Records from a data source:

-.-.-

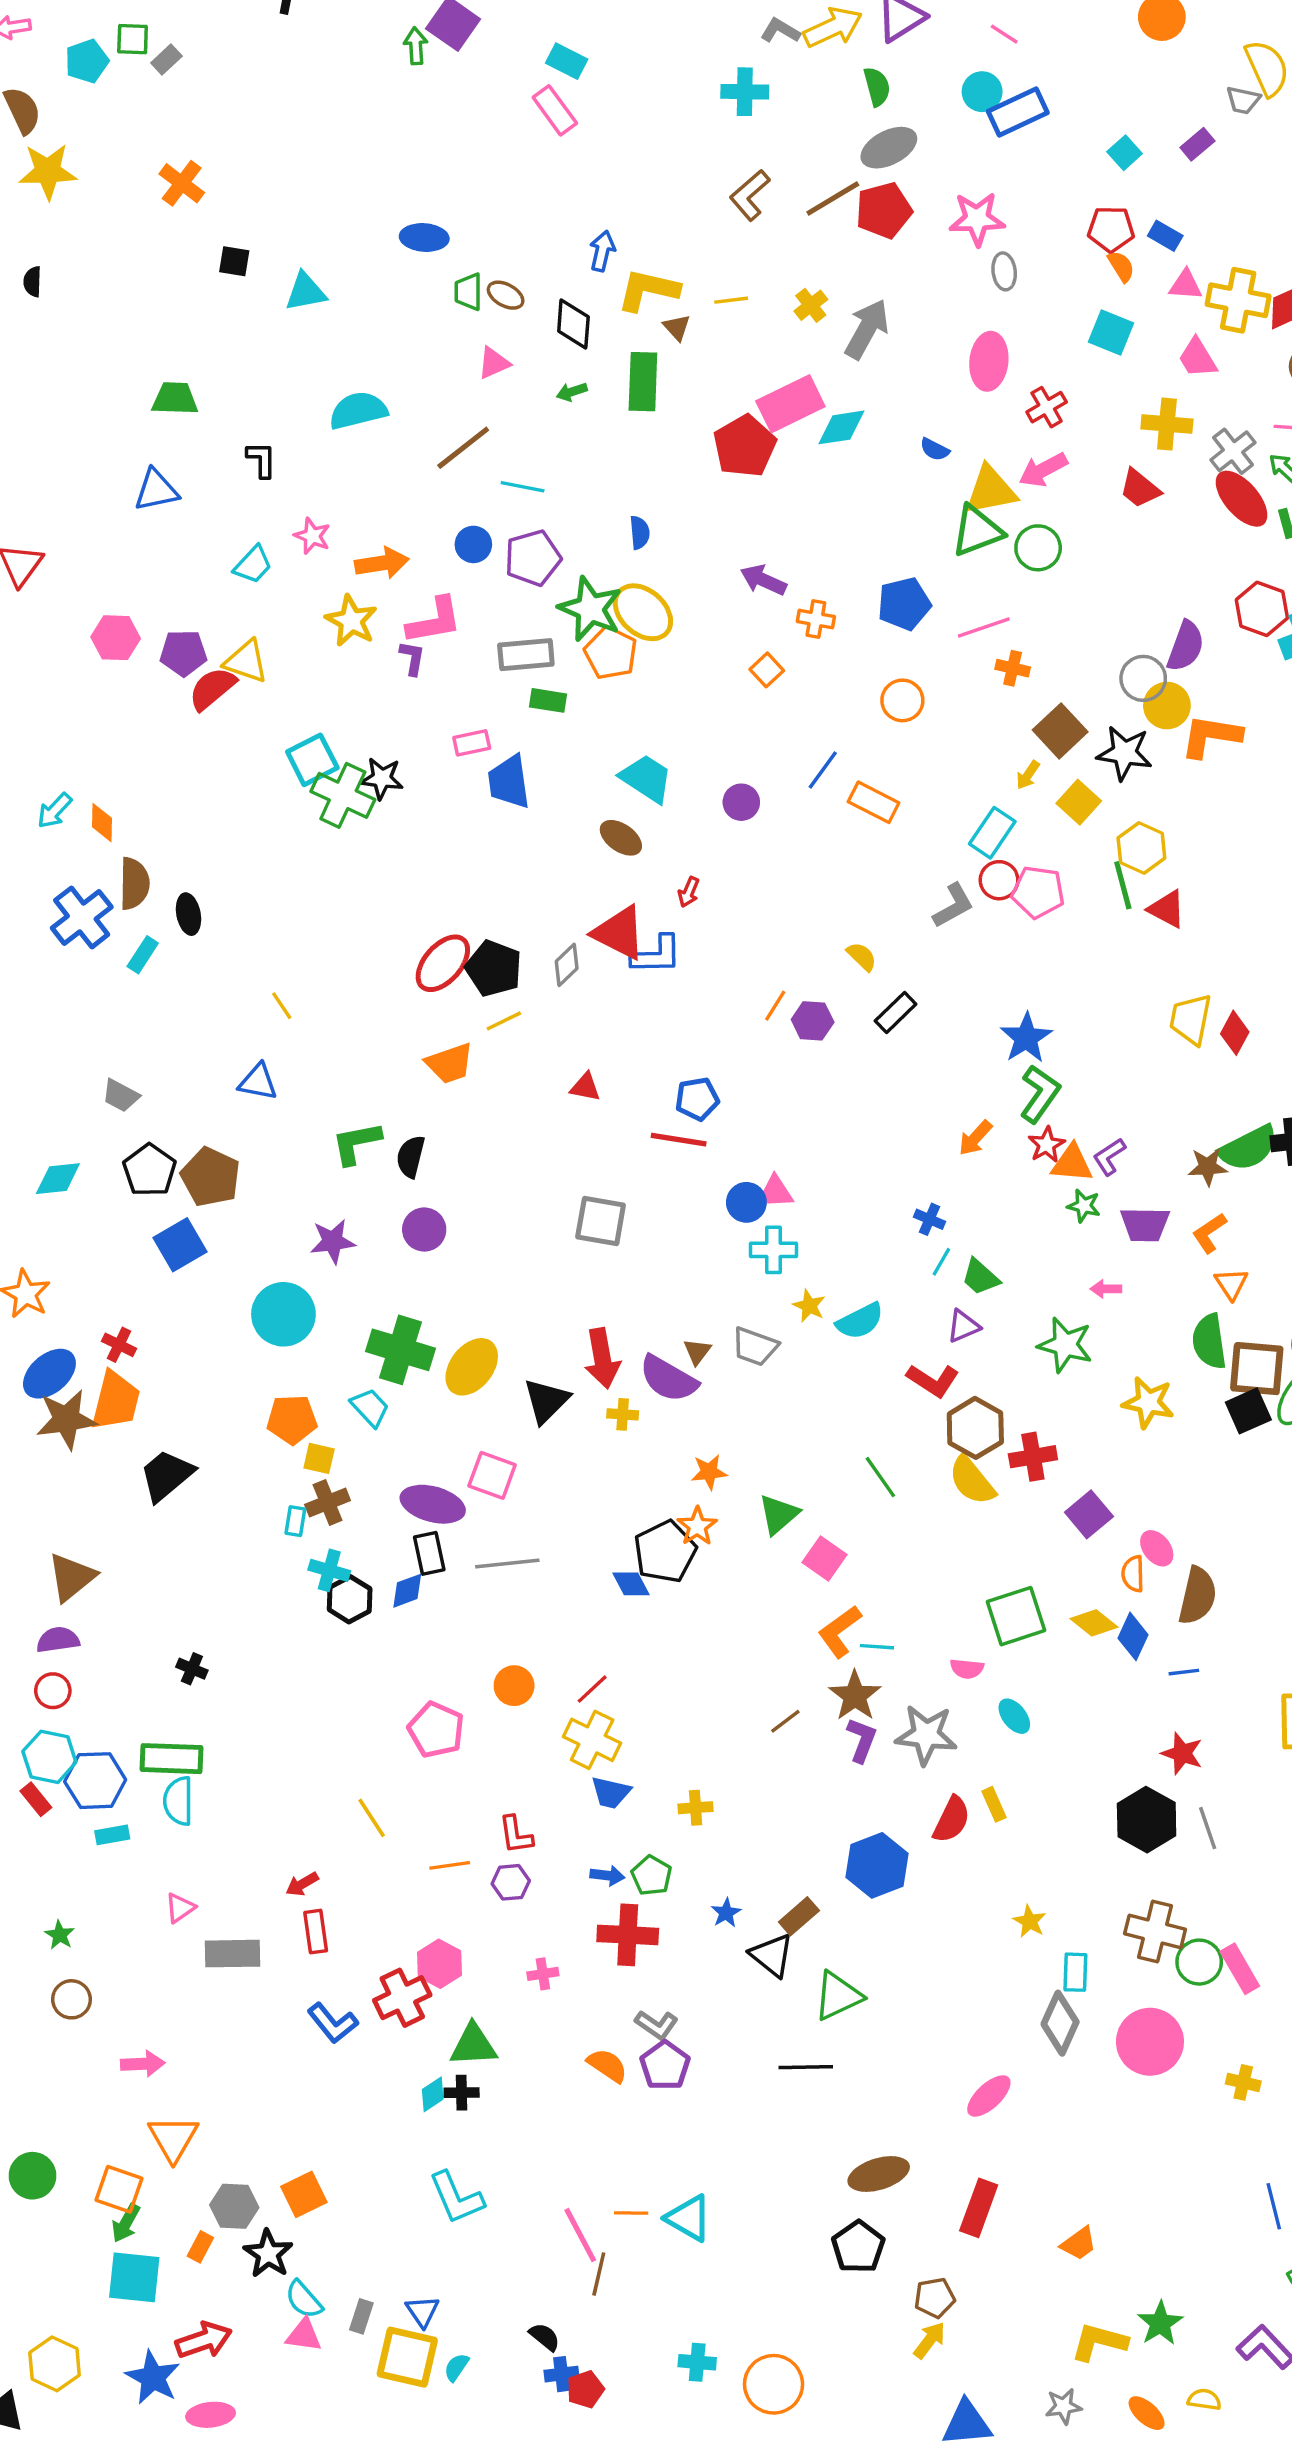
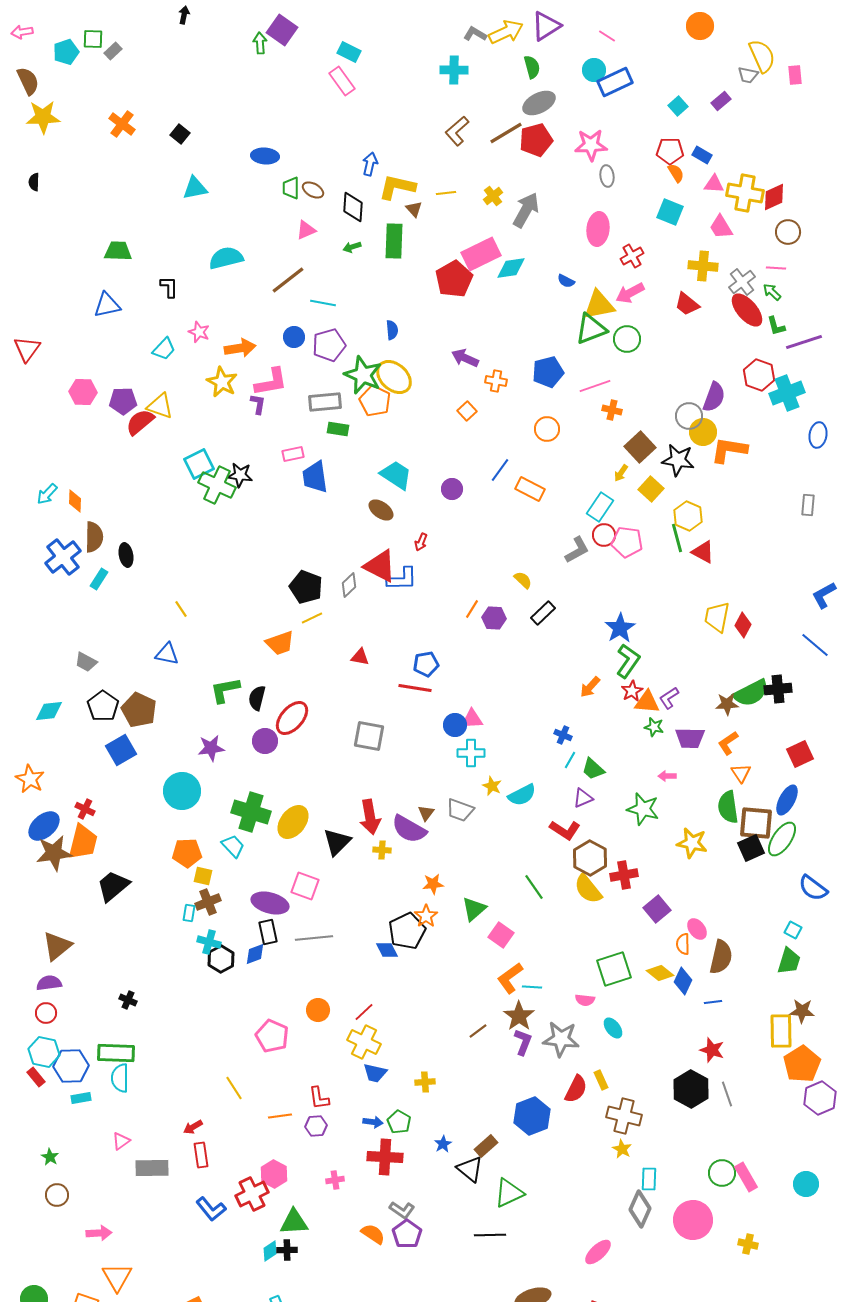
black square: (234, 261) -> (180, 134), moved, turned 30
red ellipse: (443, 963) -> (292, 718), moved
brown cross: (1155, 1932) -> (624, 1116), moved

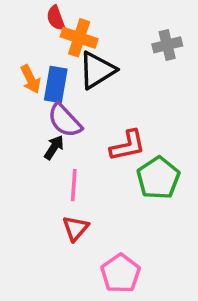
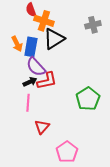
red L-shape: (128, 146) -> (47, 81), moved
black arrow: (54, 147) -> (30, 82), turned 32
pink line: (74, 185) -> (28, 103), moved

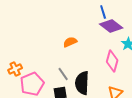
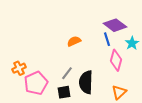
blue line: (103, 12) -> (107, 39), moved
gray line: (63, 74) -> (67, 73), turned 72

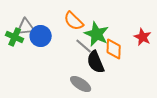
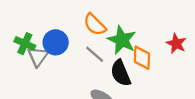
gray triangle: (26, 27) -> (38, 57), moved, turned -48
gray line: (84, 46) -> (95, 54), moved

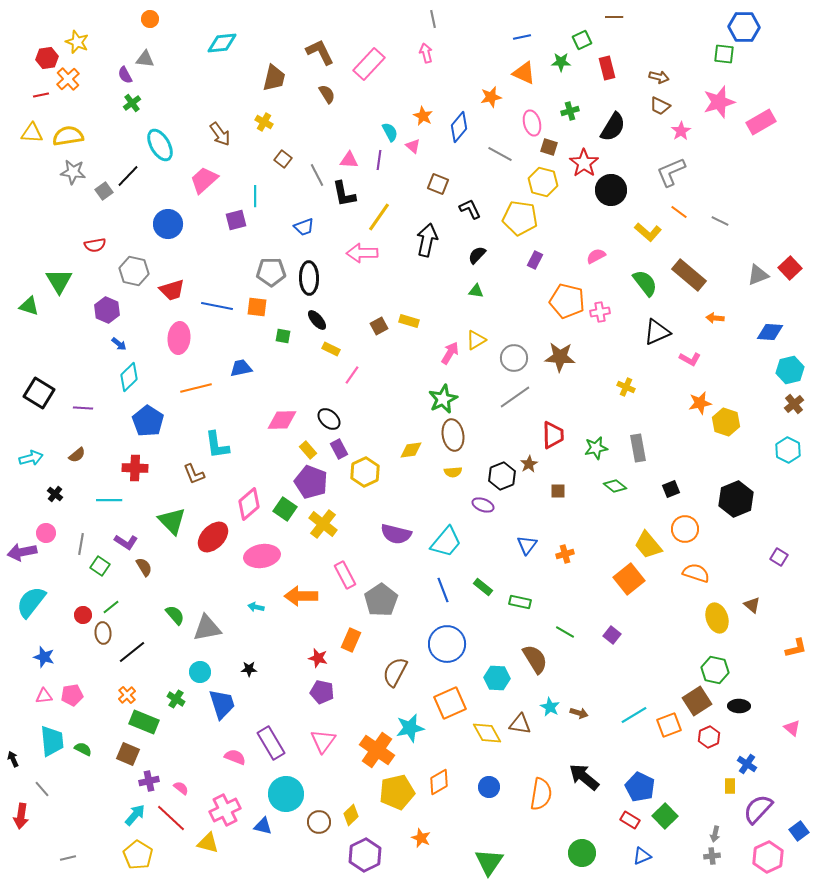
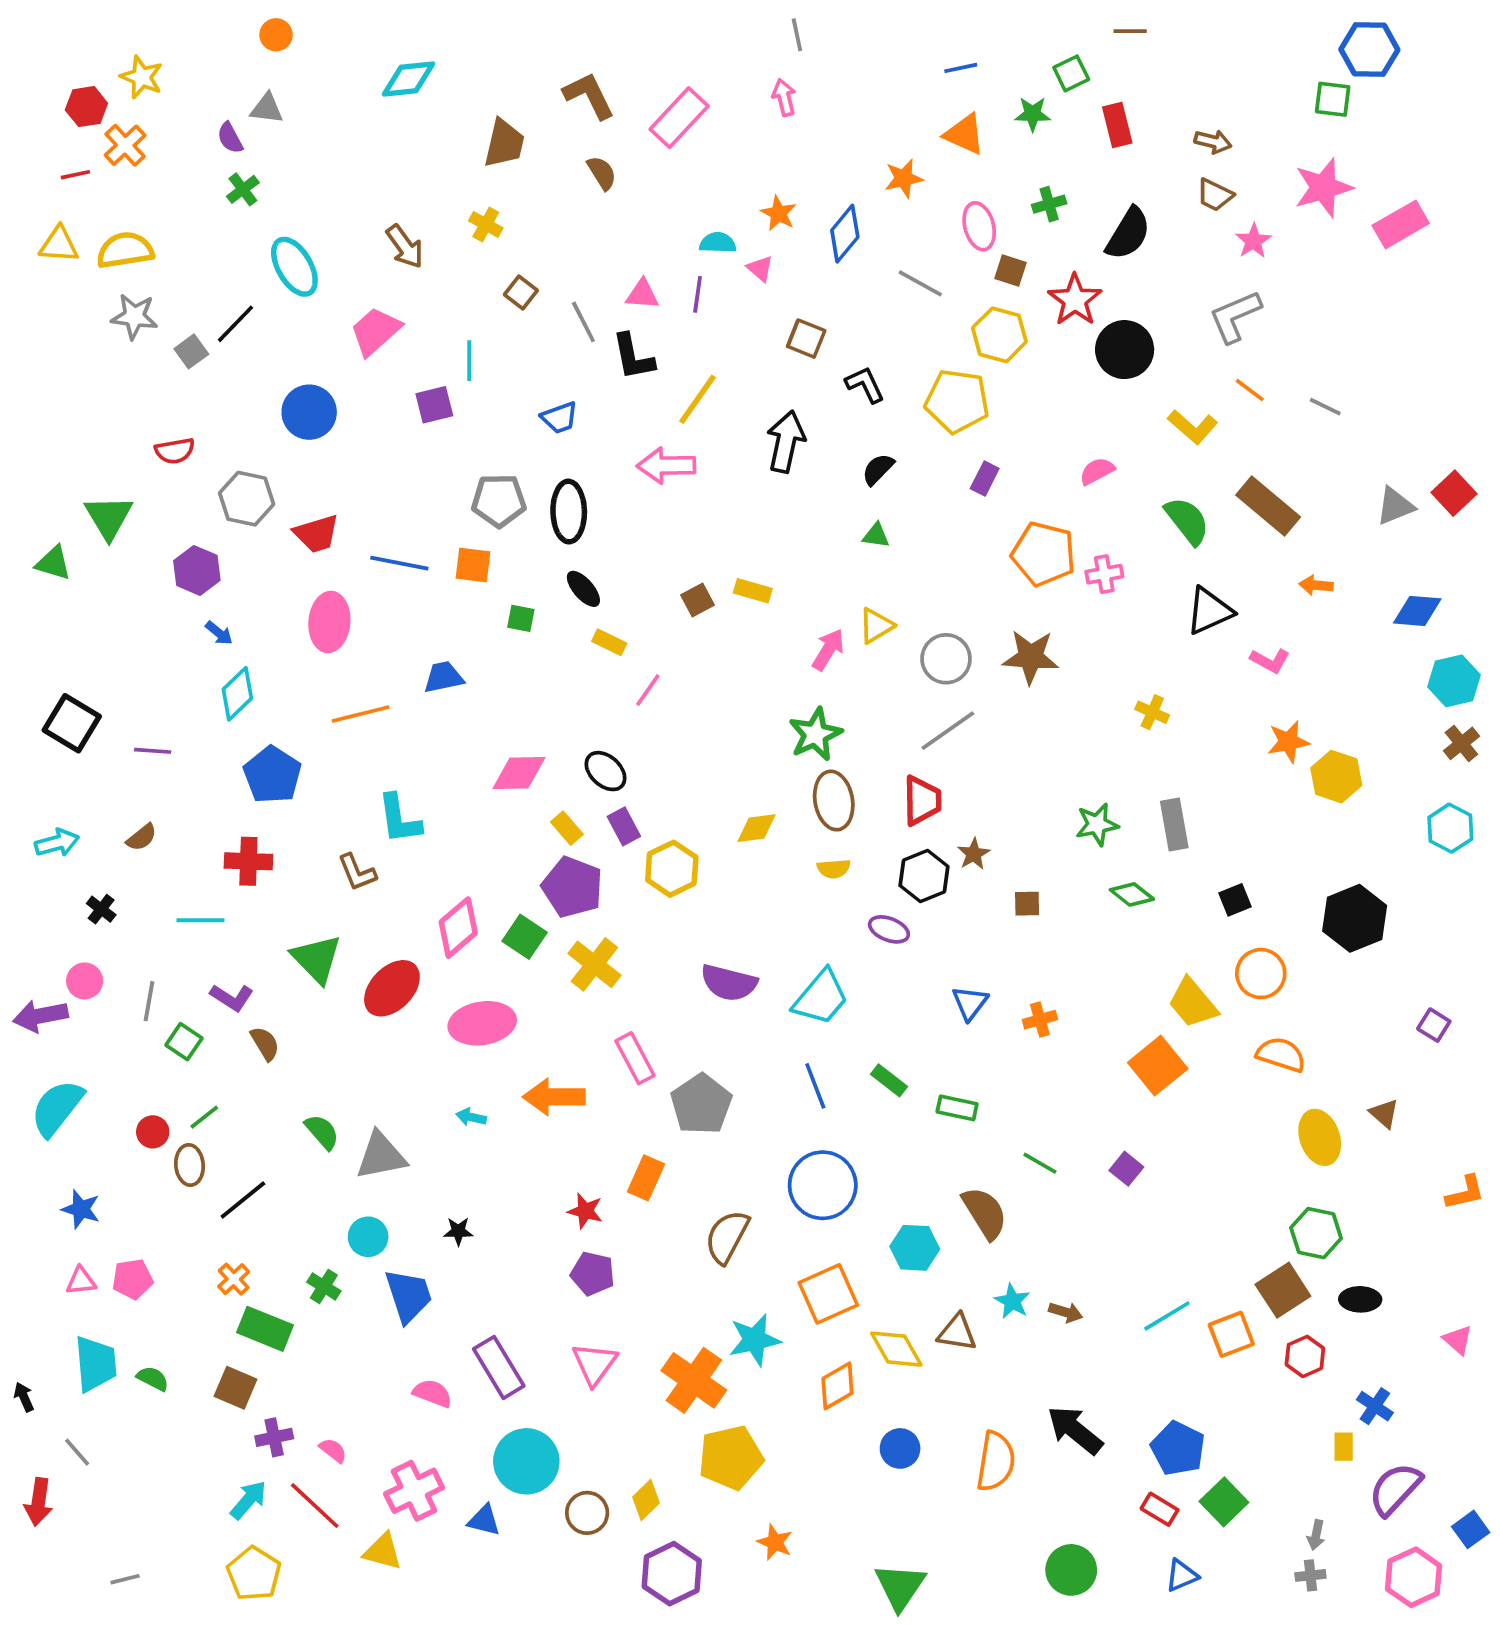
cyan semicircle: (390, 132) -> (718, 243), turned -60
red trapezoid: (553, 435) -> (922, 801), moved
orange diamond: (439, 782) -> (837, 1386), moved

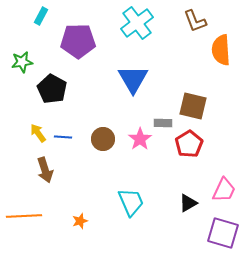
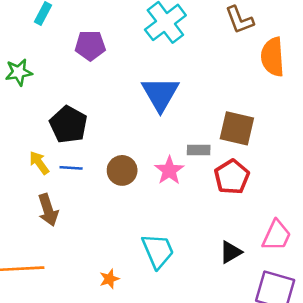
purple pentagon: (78, 41) -> (90, 45), size x0.7
black pentagon: (52, 89) -> (68, 125), moved
orange star: (80, 221) -> (109, 279), moved

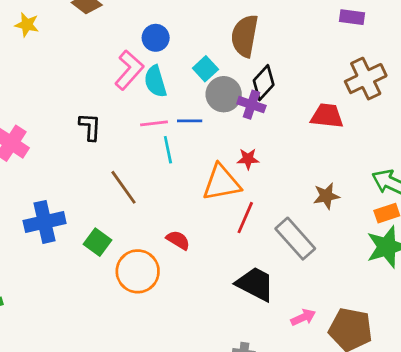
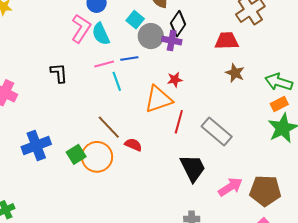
brown line: (124, 187) -> (109, 127), moved
brown star: (326, 196) -> (235, 73), moved, turned -30
green square: (97, 242) -> (76, 154), turned 30
orange circle: (138, 271) -> (97, 157), moved
black trapezoid: (255, 284) -> (193, 168), turned 44
pink arrow: (303, 317) -> (230, 187), size x1.4

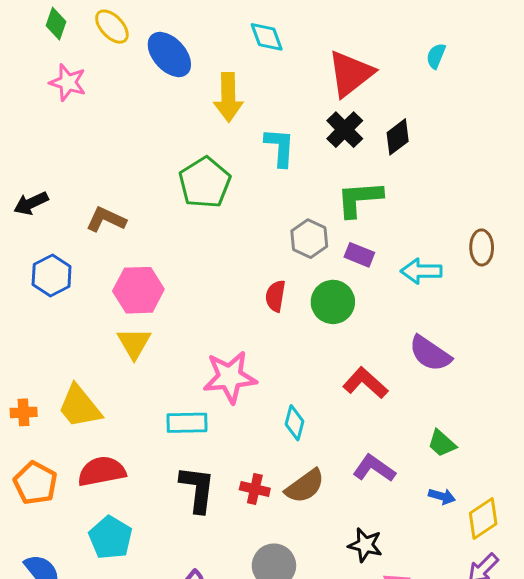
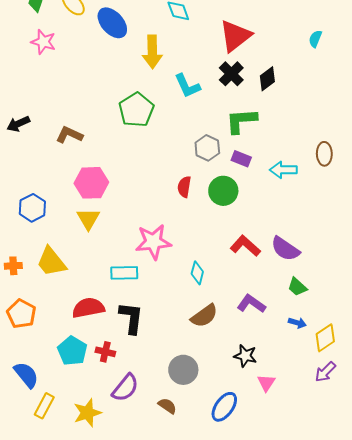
cyan semicircle: (436, 56) -> (315, 39), moved
cyan L-shape: (280, 147) -> (187, 86), turned 152
blue hexagon: (52, 275) -> (32, 208), moved
purple semicircle: (430, 353) -> (285, 249), moved
red semicircle: (102, 471) -> (88, 308), moved
red cross: (255, 489) -> (105, 352), moved

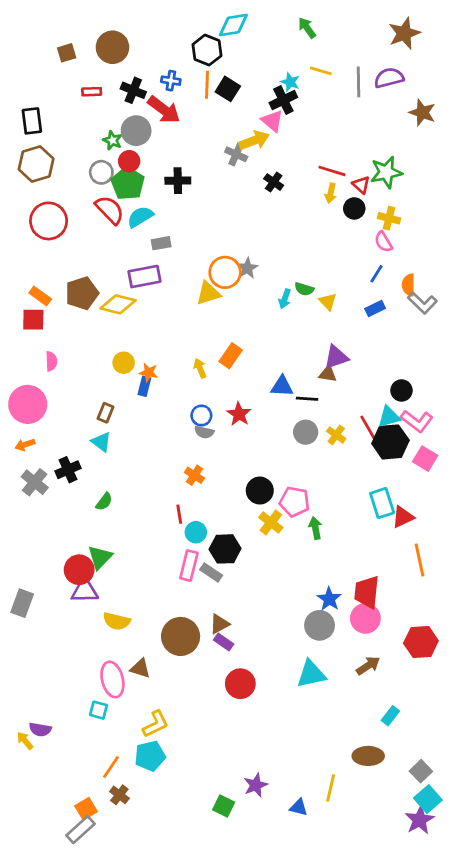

-.-.-

The task:
Which lines above contain the word "pink"? Copy each of them.

Response box:
pink line: (74, 185) -> (28, 103), moved
pink arrow: (303, 317) -> (230, 187), size x1.4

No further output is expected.